* **DATASET EXTRACT**
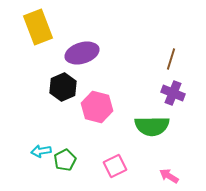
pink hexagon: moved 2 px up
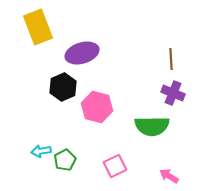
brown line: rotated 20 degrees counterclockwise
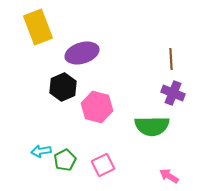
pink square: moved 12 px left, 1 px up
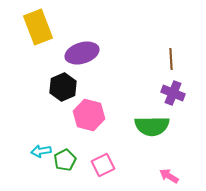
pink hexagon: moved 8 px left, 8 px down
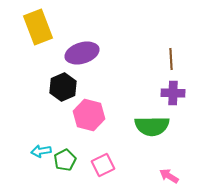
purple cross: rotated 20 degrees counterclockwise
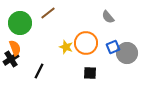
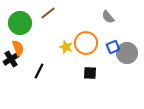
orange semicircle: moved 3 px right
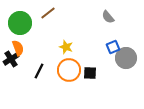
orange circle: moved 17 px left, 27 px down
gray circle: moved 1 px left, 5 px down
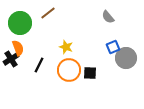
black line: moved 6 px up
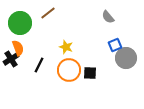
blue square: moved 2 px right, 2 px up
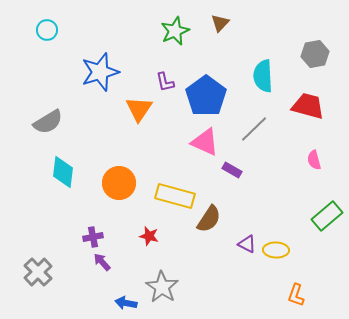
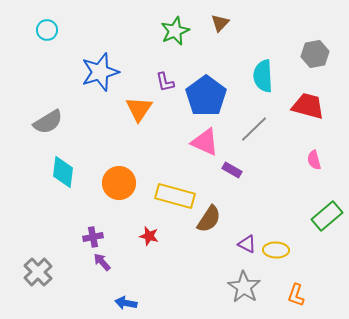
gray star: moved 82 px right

* * *

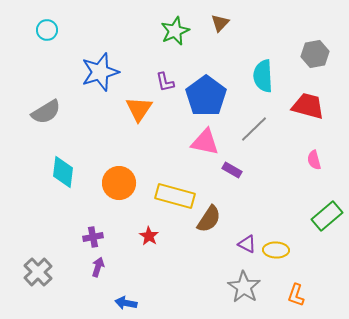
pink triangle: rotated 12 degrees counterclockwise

* **REQUIREMENTS**
Copy the records from the line containing "pink hexagon: moved 2 px up" through the line containing "orange semicircle: moved 3 px right" word for word, leaving out the pictures.

* **REPLY**
pink hexagon: moved 2 px up
brown line: rotated 20 degrees counterclockwise
pink square: moved 12 px left, 1 px up
pink hexagon: moved 8 px left, 8 px down
purple cross: rotated 20 degrees counterclockwise
orange semicircle: moved 3 px right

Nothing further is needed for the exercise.